• _PROBLEM DESCRIPTION_
Transcribe each line of the material as it is, and drop any picture.

****

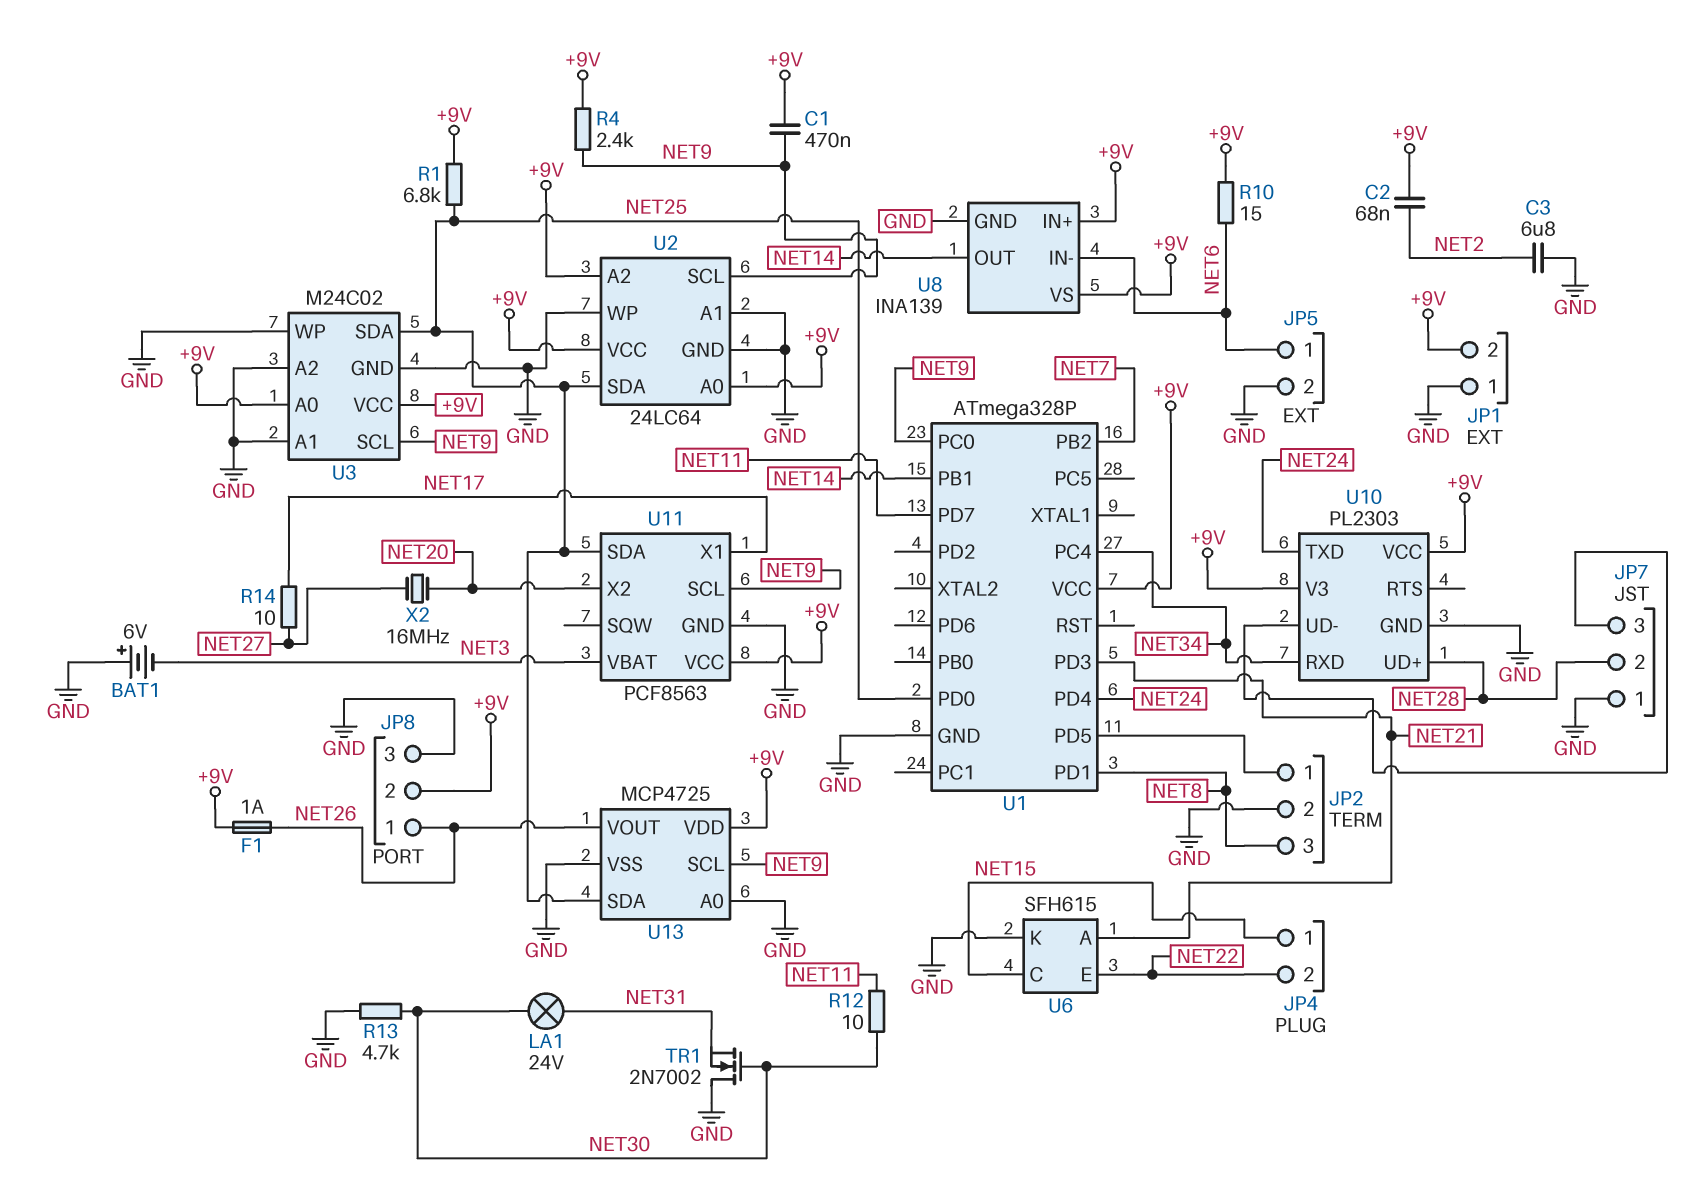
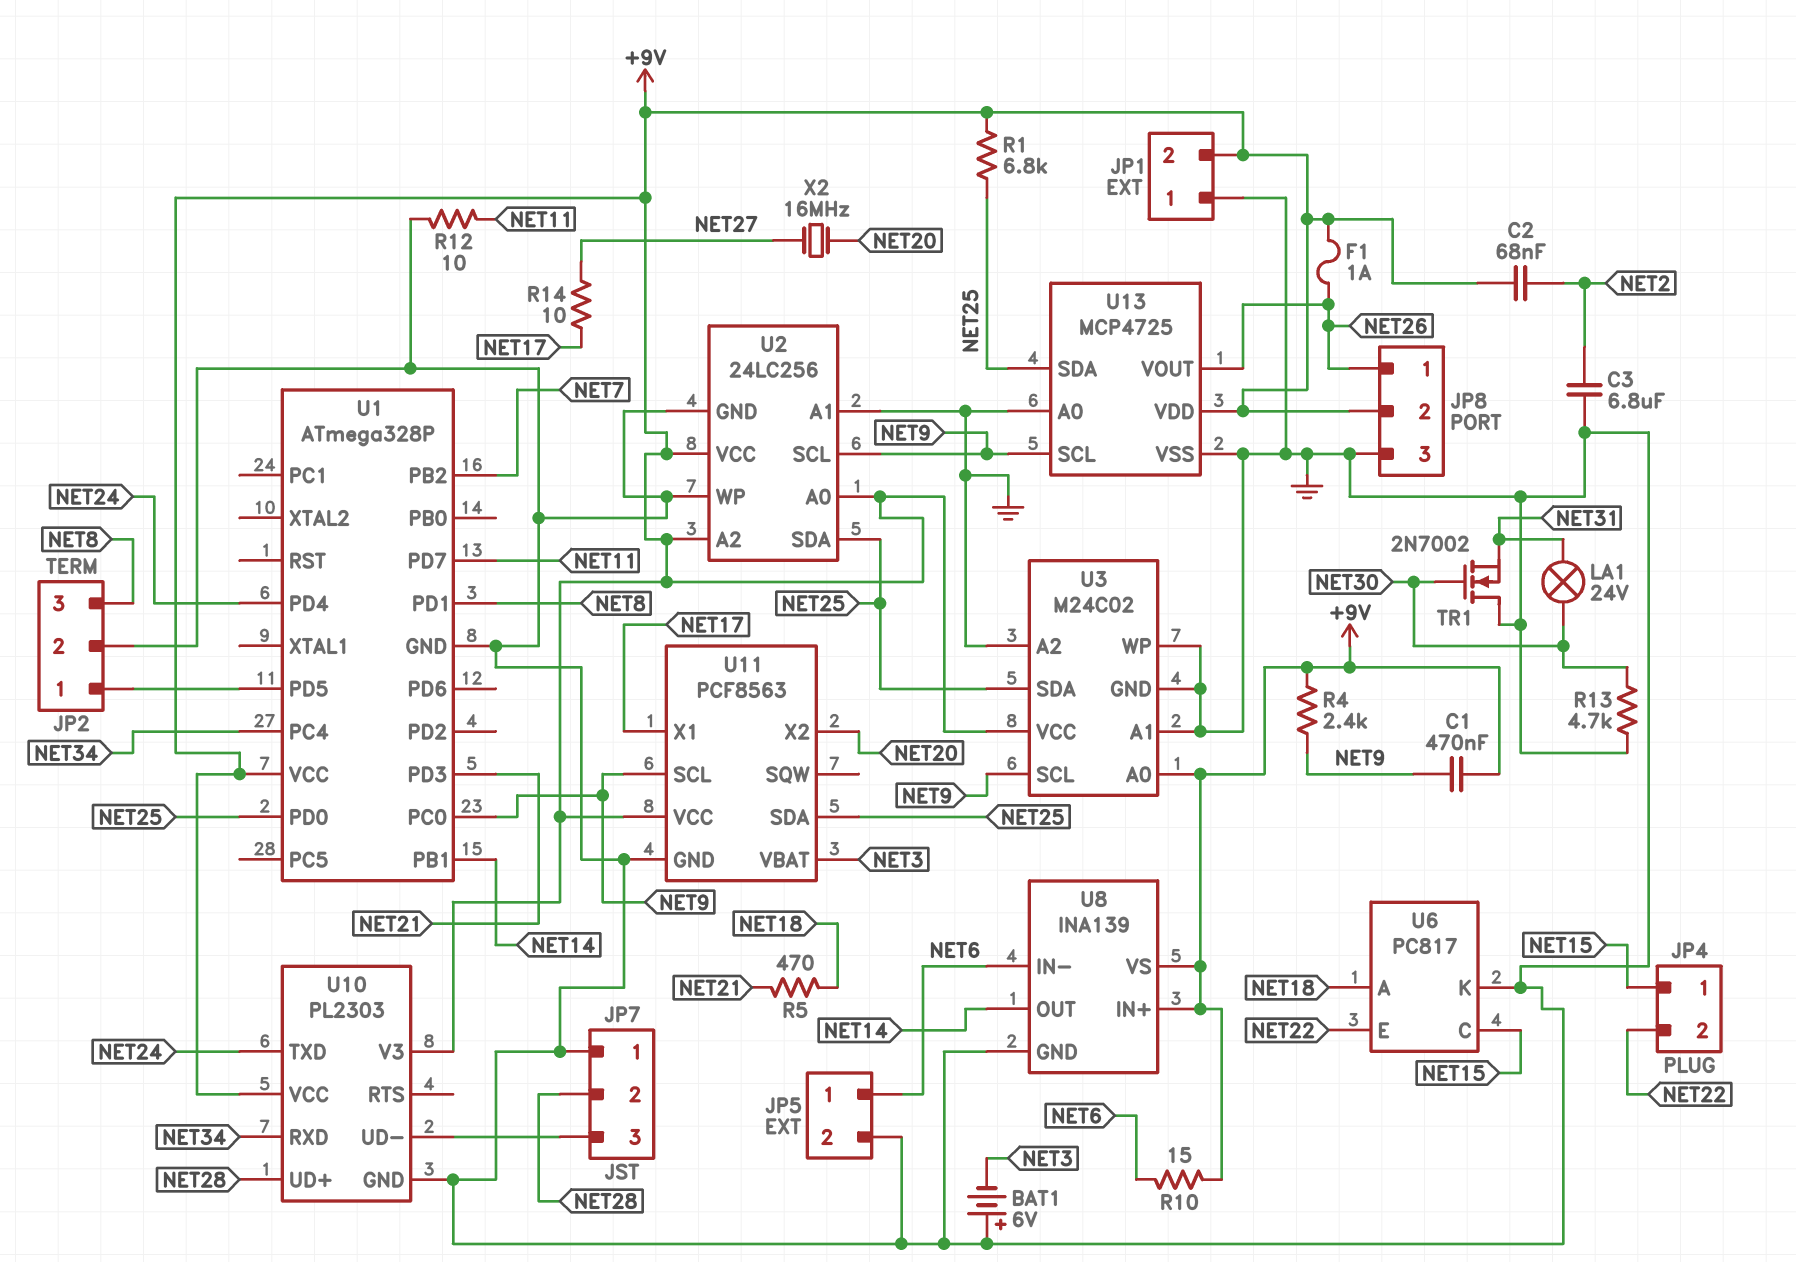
R5: none -> 470 (NET18, NET21)
R12: 10 (NET11, NET30) -> 10 (GND, NET11)
U2: 24LC64 -> 24LC256
U6: SFH615 -> PC817
U6 pin A: NET21 -> NET18

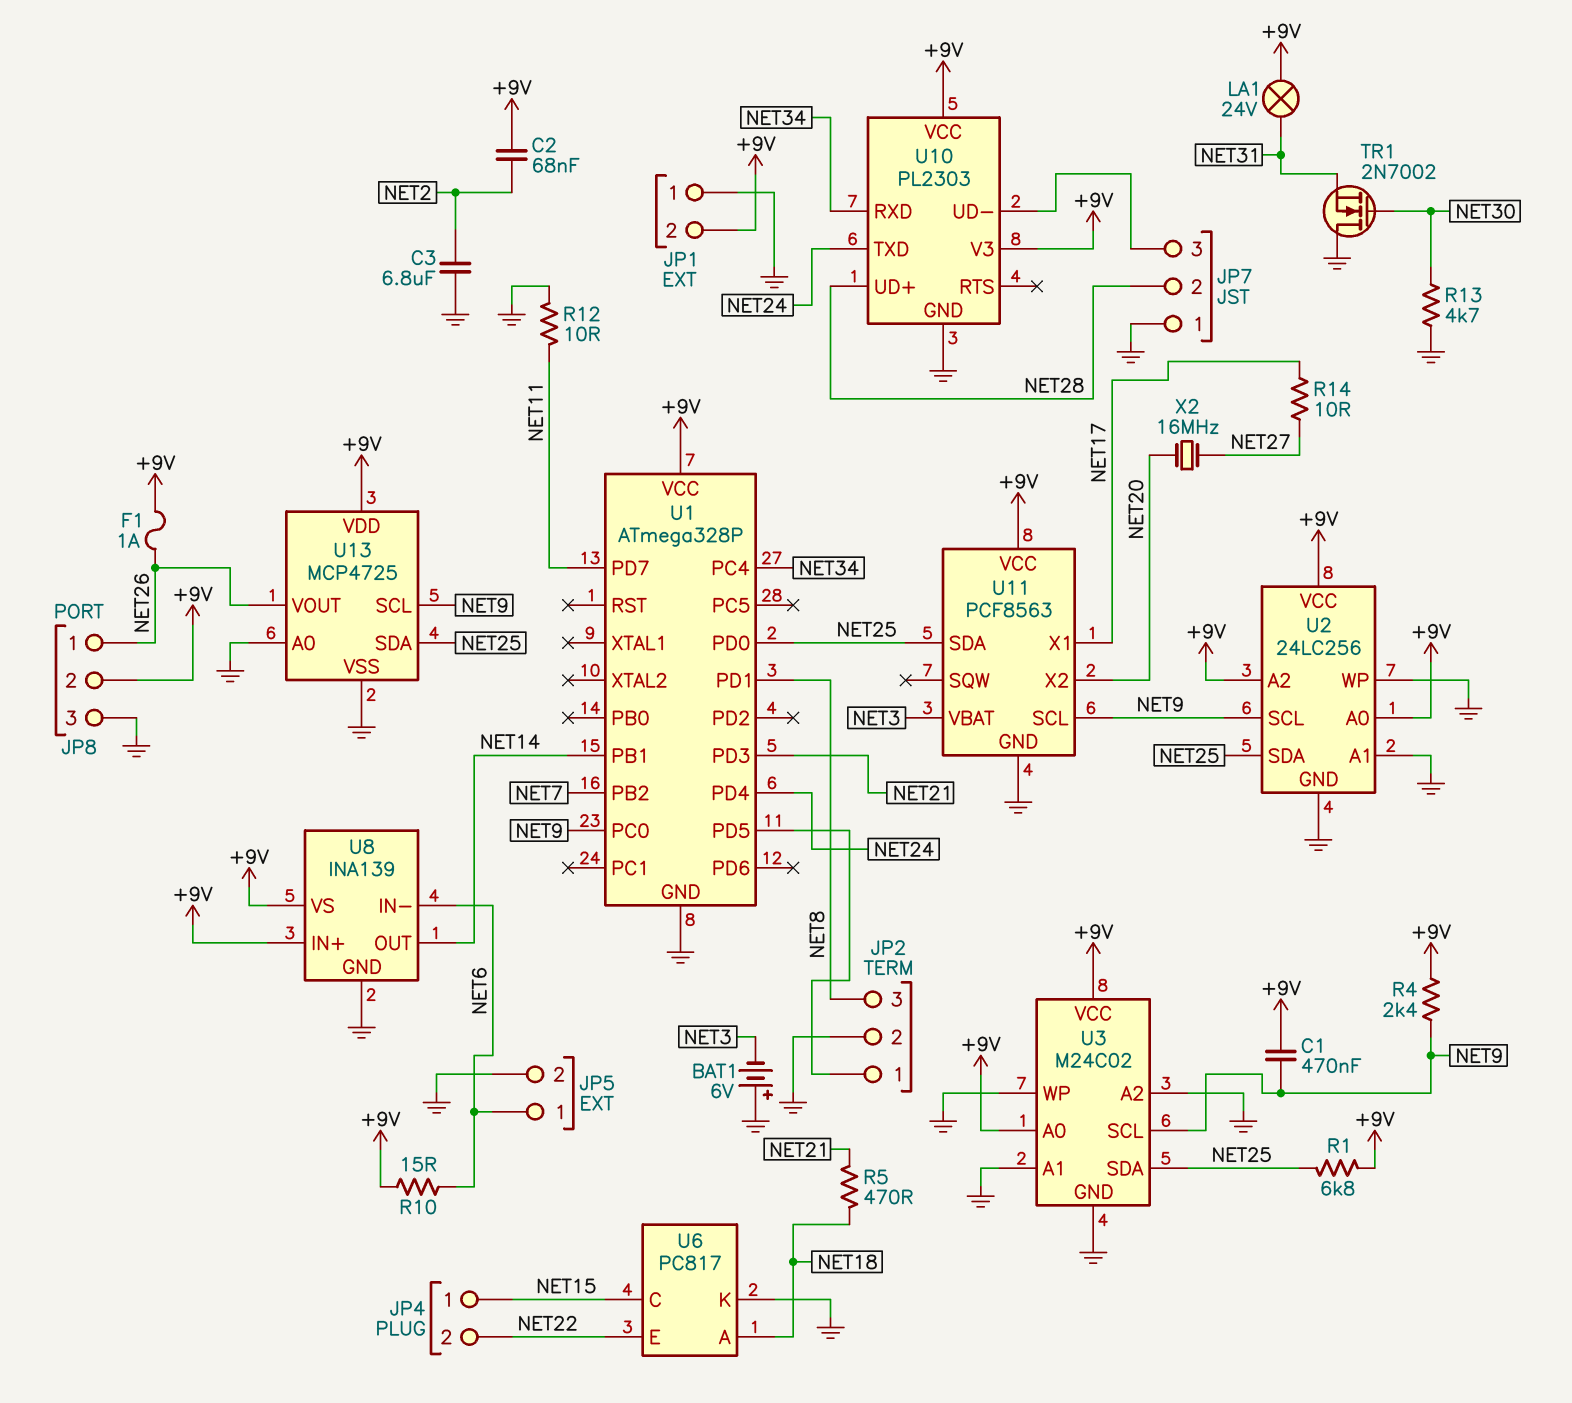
LA1: lamp 24V (NET30, NET31) -> lamp 24V (+9V, NET31)

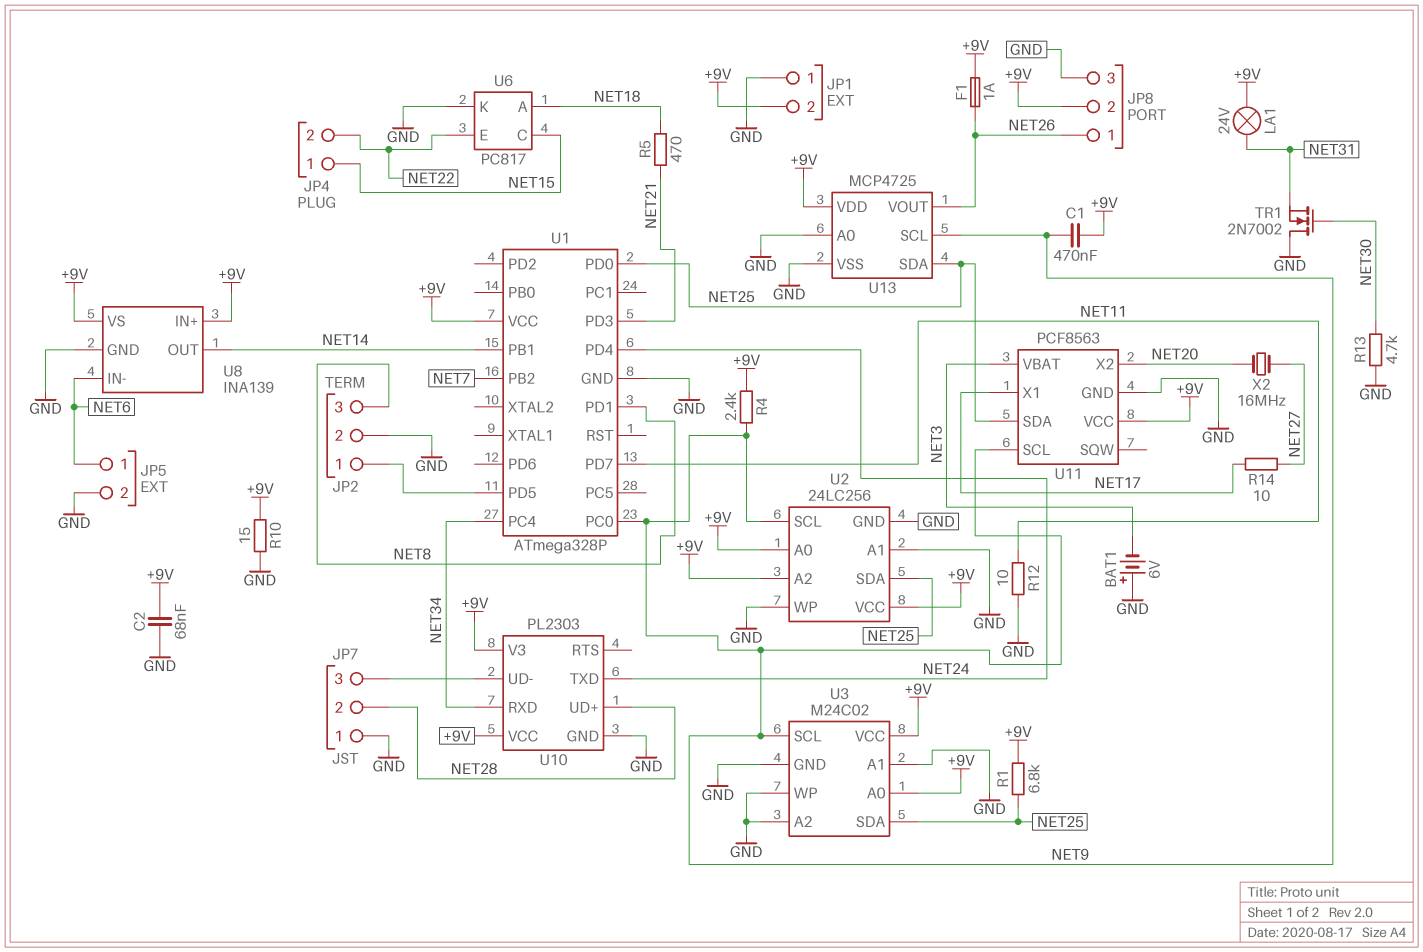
C2: 68nF (+9V, NET2) -> 68nF (+9V, GND)
C3: 6.8uF (GND, NET2) -> none
R10: 15 (+9V, NET6) -> 15 (+9V, GND)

****

• _RESULT BELOW_
R5: none -> 470 (NET18, NET21)
R12: 10 (NET11, NET30) -> 10 (GND, NET11)
U2: 24LC64 -> 24LC256
U6: SFH615 -> PC817
U6 pin A: NET21 -> NET18

LA1: lamp 24V (NET30, NET31) -> lamp 24V (+9V, NET31)

C2: 68nF (+9V, NET2) -> 68nF (+9V, GND)
C3: 6.8uF (GND, NET2) -> none
R10: 15 (+9V, NET6) -> 15 (+9V, GND)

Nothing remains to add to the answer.